__Data shown__
■ ■ ■

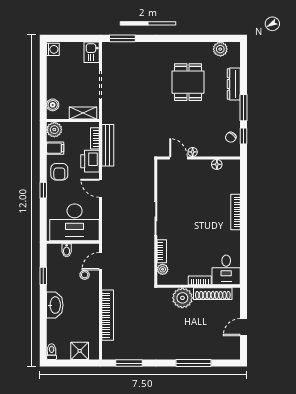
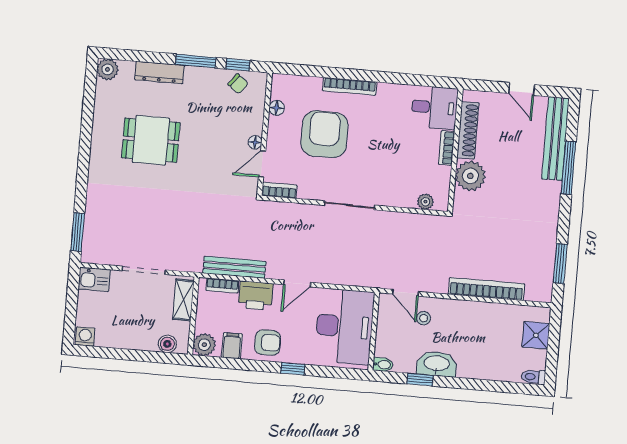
plant: (220, 49) -> (108, 69), moved
armchair: (202, 198) -> (324, 134), added
bidet: (67, 250) -> (383, 365), moved
bookcase: (162, 251) -> (279, 190), moved
washbasin: (55, 305) -> (437, 364), moved
bench: (212, 353) -> (555, 139), added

■ ■ ■

__What to do__
Reply with the number of lines in the data above that contain "moved", and with nothing else.

__Task result__
4